--- START ---

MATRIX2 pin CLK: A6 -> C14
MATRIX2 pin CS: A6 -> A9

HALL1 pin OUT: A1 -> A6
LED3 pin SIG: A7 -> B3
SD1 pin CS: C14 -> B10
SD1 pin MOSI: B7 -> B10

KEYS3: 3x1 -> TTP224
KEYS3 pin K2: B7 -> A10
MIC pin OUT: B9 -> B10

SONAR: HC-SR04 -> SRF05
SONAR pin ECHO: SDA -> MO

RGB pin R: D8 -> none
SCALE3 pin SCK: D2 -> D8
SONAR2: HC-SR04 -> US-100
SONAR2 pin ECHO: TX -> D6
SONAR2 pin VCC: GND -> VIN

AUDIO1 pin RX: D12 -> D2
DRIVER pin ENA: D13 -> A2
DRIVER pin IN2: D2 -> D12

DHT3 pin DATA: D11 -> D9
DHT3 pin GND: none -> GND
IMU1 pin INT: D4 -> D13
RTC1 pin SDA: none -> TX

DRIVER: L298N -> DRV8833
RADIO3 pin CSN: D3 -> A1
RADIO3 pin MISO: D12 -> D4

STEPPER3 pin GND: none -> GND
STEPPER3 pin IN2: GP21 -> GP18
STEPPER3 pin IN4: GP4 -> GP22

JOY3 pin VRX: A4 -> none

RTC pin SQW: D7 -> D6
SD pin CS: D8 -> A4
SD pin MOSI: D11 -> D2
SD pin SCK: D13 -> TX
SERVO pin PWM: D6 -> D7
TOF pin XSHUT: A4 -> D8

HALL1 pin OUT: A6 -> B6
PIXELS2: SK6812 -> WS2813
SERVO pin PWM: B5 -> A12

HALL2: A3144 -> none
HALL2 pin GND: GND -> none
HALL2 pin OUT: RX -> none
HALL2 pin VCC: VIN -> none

--- END ---

→ WORK TASK: Every line in the entries above that has the word "none" should be identified and copied.

→ TASK RESPONSE:
RGB pin R: D8 -> none
DHT3 pin GND: none -> GND
RTC1 pin SDA: none -> TX
STEPPER3 pin GND: none -> GND
JOY3 pin VRX: A4 -> none
HALL2: A3144 -> none
HALL2 pin GND: GND -> none
HALL2 pin OUT: RX -> none
HALL2 pin VCC: VIN -> none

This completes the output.